---------- SUPPLIED MATERIAL ----------

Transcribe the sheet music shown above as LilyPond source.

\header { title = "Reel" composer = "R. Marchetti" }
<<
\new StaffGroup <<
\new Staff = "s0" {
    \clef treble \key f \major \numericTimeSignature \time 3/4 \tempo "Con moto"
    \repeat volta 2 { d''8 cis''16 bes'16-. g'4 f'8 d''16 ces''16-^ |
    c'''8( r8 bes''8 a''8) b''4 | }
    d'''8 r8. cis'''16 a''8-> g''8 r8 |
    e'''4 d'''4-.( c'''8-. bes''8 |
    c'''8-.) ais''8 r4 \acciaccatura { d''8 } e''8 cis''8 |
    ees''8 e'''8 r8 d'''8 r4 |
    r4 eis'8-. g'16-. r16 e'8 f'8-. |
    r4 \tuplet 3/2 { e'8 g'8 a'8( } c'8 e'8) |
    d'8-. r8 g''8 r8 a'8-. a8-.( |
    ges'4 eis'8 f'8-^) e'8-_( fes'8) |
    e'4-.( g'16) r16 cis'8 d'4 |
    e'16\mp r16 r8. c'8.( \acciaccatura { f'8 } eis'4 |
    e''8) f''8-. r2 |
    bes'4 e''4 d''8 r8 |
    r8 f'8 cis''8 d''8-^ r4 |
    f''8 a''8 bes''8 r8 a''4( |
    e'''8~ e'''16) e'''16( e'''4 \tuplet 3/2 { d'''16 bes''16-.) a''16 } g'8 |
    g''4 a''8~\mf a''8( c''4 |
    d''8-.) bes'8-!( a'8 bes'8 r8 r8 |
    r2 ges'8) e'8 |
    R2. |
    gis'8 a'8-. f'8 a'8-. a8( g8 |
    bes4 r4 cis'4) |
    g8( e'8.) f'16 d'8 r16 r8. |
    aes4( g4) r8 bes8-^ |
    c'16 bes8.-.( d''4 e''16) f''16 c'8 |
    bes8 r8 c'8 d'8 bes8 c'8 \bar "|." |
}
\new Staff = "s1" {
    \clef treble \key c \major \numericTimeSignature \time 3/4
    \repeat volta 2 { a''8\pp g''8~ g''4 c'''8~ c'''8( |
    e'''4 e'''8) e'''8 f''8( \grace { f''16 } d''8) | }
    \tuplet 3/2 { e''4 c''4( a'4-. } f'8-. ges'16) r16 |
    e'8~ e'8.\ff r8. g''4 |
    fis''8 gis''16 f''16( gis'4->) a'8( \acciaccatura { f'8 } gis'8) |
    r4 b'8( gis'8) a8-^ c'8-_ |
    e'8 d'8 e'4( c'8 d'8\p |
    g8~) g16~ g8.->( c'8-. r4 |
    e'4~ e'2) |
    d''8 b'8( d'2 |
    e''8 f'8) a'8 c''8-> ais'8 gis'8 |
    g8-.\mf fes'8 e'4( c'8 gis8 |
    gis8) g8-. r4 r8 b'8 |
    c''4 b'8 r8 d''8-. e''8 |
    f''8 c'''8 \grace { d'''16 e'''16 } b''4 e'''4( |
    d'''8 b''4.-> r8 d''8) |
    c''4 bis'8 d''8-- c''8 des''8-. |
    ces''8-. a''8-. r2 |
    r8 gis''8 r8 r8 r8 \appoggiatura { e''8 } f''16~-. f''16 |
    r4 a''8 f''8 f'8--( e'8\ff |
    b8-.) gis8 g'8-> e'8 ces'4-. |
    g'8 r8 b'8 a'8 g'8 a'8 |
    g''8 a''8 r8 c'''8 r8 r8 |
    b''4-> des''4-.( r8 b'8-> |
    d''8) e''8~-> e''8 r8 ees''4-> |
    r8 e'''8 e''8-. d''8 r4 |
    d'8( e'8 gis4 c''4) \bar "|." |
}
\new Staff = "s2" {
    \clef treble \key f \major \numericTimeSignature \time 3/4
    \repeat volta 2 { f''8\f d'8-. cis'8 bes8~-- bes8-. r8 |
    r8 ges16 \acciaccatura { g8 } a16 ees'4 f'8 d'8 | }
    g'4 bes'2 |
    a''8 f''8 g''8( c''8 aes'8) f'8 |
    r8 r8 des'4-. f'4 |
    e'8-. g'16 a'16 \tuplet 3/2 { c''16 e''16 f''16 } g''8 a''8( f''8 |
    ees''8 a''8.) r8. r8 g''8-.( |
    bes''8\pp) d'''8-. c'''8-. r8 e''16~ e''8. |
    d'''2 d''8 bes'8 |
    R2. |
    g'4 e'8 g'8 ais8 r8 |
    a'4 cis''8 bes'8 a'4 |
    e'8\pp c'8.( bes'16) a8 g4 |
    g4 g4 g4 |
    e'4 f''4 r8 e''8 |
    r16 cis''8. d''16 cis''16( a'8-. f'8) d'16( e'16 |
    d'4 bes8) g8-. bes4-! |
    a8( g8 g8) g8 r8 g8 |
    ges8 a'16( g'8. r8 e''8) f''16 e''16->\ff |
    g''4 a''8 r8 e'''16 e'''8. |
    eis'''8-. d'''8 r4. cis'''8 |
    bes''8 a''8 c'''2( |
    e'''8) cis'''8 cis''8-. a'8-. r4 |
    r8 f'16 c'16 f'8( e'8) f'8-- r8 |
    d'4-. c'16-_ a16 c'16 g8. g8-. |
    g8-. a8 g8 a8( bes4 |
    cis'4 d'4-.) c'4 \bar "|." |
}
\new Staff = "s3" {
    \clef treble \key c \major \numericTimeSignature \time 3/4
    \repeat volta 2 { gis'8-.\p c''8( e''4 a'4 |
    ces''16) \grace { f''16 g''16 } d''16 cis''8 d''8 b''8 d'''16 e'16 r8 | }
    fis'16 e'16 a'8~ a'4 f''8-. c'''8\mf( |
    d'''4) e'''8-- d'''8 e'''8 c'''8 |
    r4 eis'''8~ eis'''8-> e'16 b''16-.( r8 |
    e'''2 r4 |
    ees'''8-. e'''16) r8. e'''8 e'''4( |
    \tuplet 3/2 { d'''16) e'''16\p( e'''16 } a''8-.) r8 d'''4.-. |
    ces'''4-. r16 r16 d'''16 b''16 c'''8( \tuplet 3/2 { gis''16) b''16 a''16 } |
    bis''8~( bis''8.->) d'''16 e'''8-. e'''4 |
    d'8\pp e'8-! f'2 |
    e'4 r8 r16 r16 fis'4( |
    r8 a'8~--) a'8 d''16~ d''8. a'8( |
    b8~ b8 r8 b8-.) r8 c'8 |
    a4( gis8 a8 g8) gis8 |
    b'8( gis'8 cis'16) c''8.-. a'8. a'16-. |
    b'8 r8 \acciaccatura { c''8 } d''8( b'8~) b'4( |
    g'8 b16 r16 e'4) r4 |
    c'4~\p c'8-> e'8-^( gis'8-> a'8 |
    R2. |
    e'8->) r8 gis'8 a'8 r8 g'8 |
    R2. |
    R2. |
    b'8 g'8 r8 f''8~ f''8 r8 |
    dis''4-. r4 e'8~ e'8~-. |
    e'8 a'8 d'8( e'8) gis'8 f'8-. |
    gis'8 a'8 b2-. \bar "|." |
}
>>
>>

----------

- [WHAT THE TASK ASKS]: Show each line of the records that contains the string "time".

- [FULL ANSWER]:
    \clef treble \key f \major \numericTimeSignature \time 3/4 \tempo "Con moto"
    \clef treble \key c \major \numericTimeSignature \time 3/4
    \clef treble \key f \major \numericTimeSignature \time 3/4
    \clef treble \key c \major \numericTimeSignature \time 3/4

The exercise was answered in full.